* [Task to complete] Your task is to restate word for word the lines in the material below, from the one with "DRIVER pin IN1: A4 -> D7" up to and including the one with "BT2: HC-06 -> HM-10". Do not carry over the pictures.

== Segment start ==

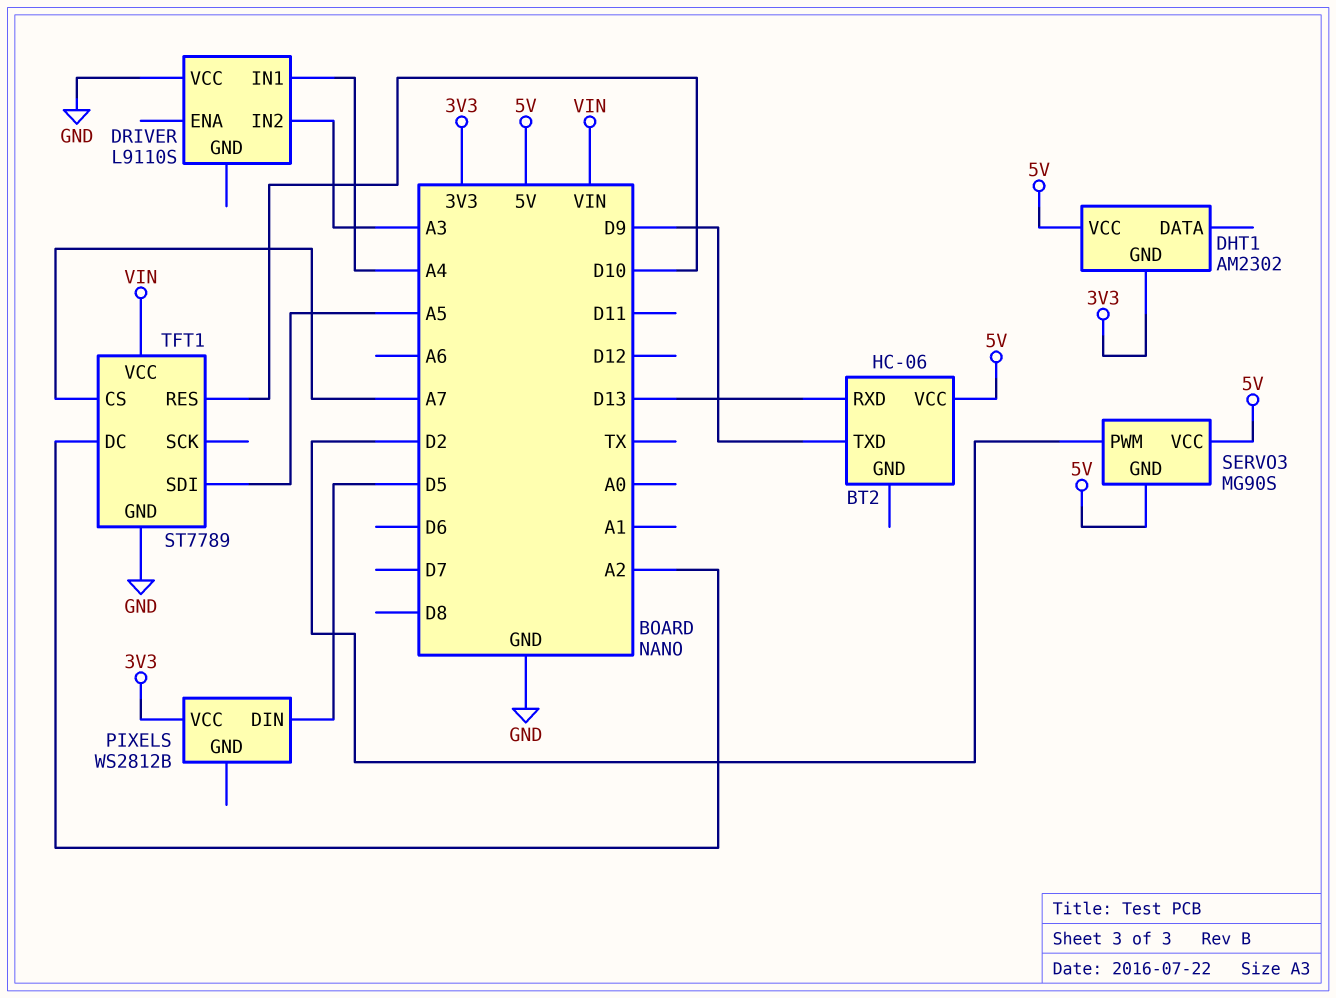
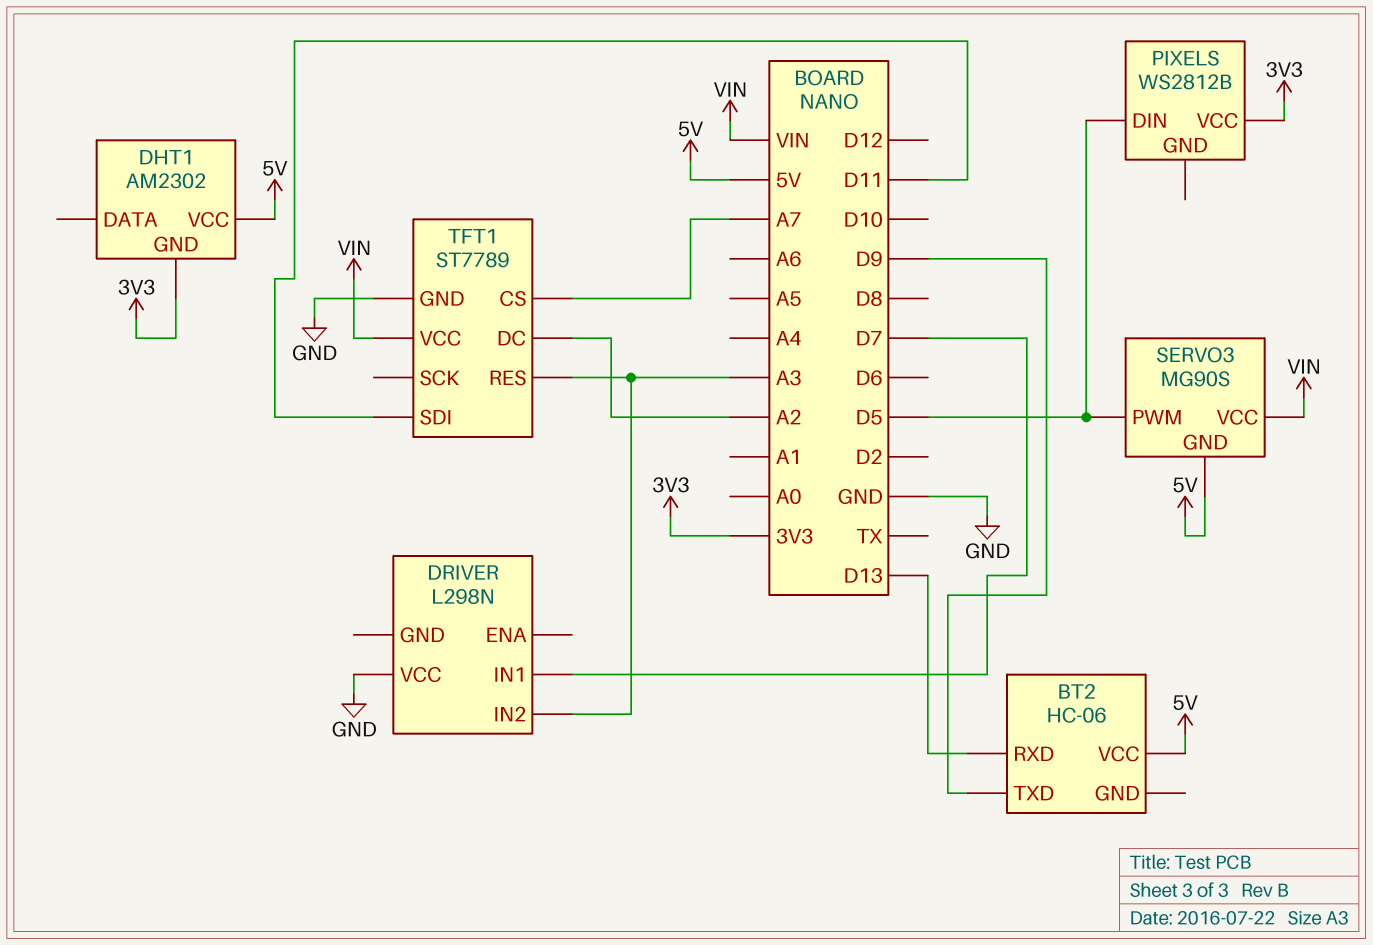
DRIVER: L9110S -> L298N
DRIVER pin IN1: A4 -> D7
SERVO3 pin PWM: D2 -> D5
SERVO3 pin VCC: 5V -> VIN
TFT1 pin RES: D10 -> A3
TFT1 pin SDI: A5 -> D11

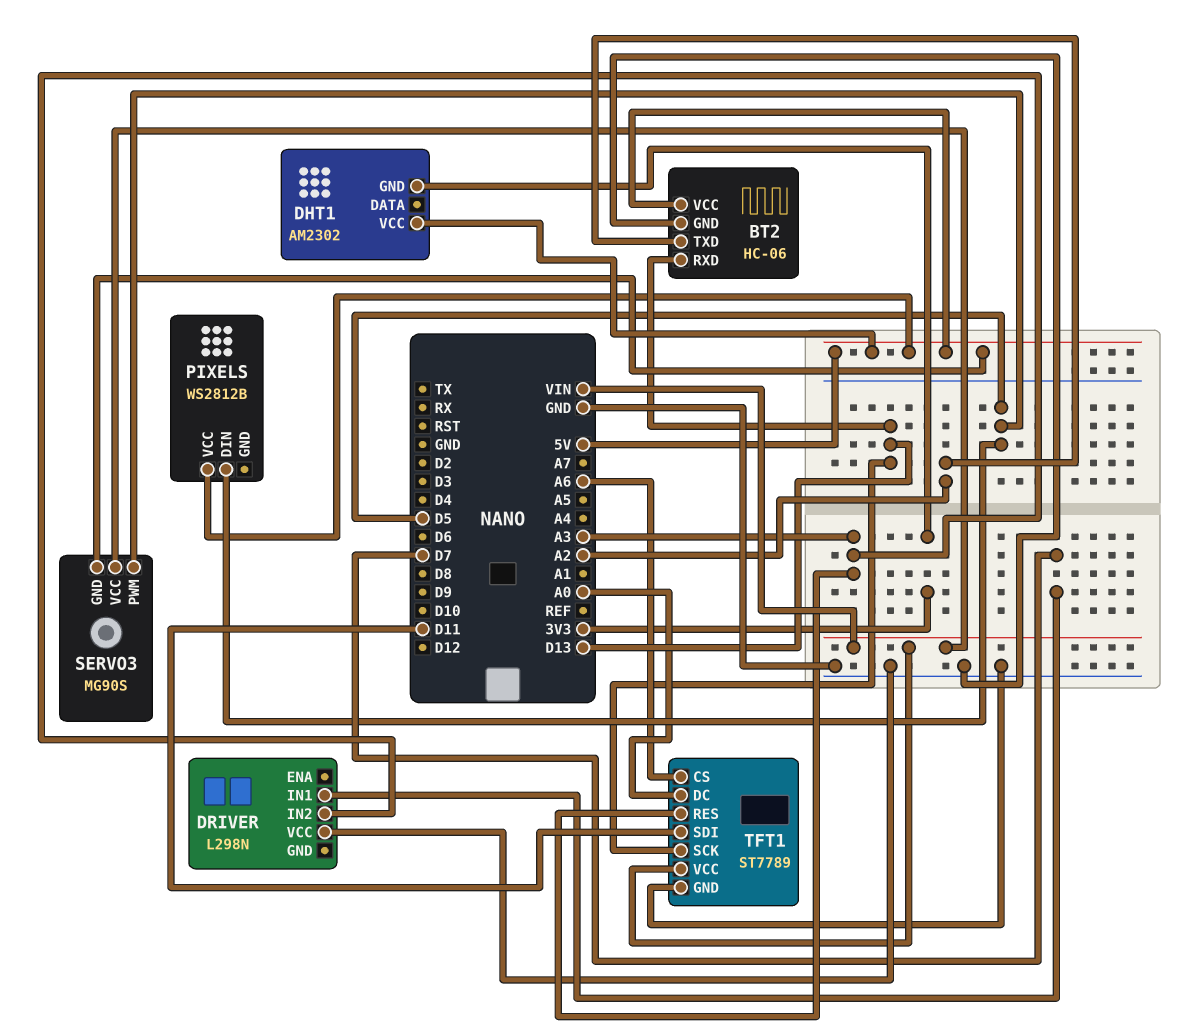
BT2 pin GND: none -> GND
BT2 pin TXD: D9 -> A2
PIXELS pin VCC: 3V3 -> 5V
TFT1 pin CS: A7 -> A6
TFT1 pin DC: A2 -> A0
TFT1 pin SCK: none -> D13

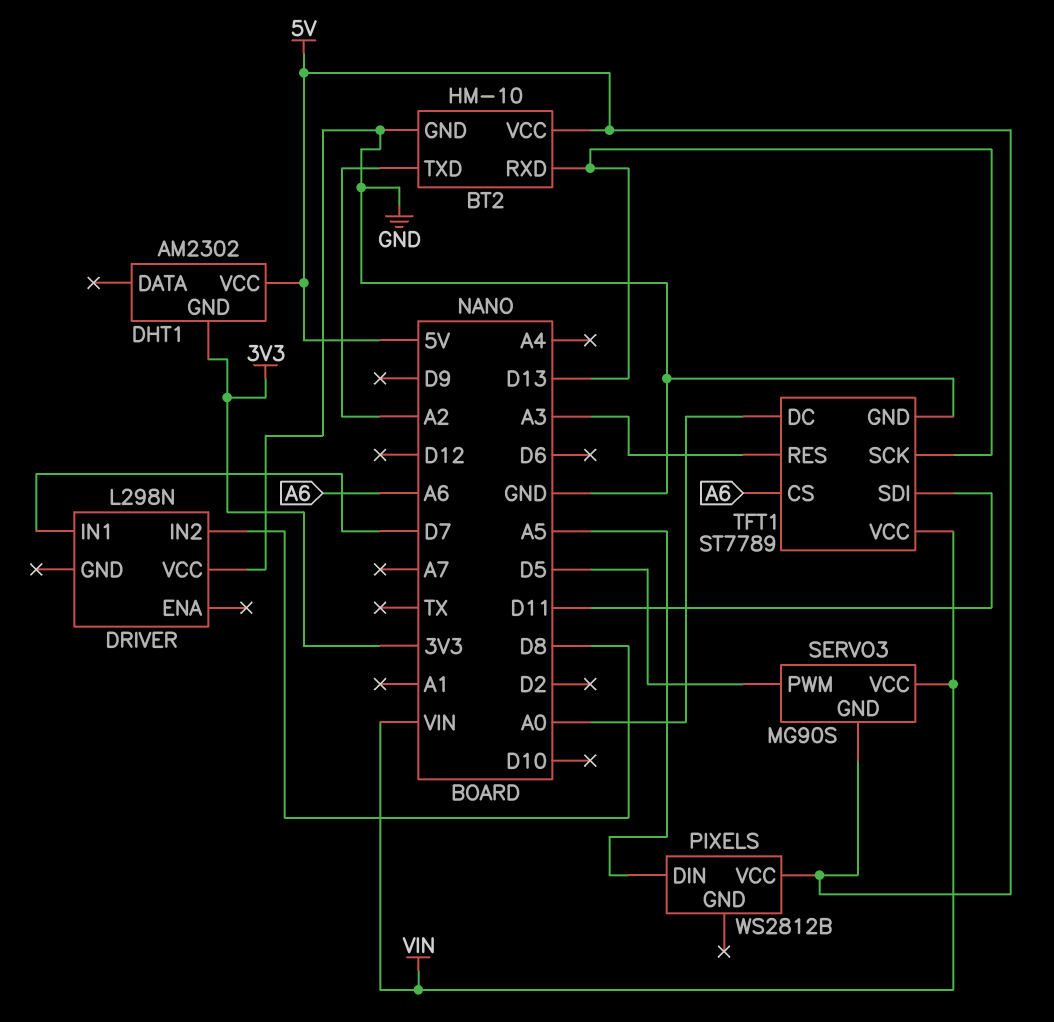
BT2: HC-06 -> HM-10
DRIVER pin IN2: A3 -> D8
PIXELS pin DIN: D5 -> A5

== Segment end ==

* [Finished task]
DRIVER pin IN1: A4 -> D7
SERVO3 pin PWM: D2 -> D5
SERVO3 pin VCC: 5V -> VIN
TFT1 pin RES: D10 -> A3
TFT1 pin SDI: A5 -> D11

BT2 pin GND: none -> GND
BT2 pin TXD: D9 -> A2
PIXELS pin VCC: 3V3 -> 5V
TFT1 pin CS: A7 -> A6
TFT1 pin DC: A2 -> A0
TFT1 pin SCK: none -> D13

BT2: HC-06 -> HM-10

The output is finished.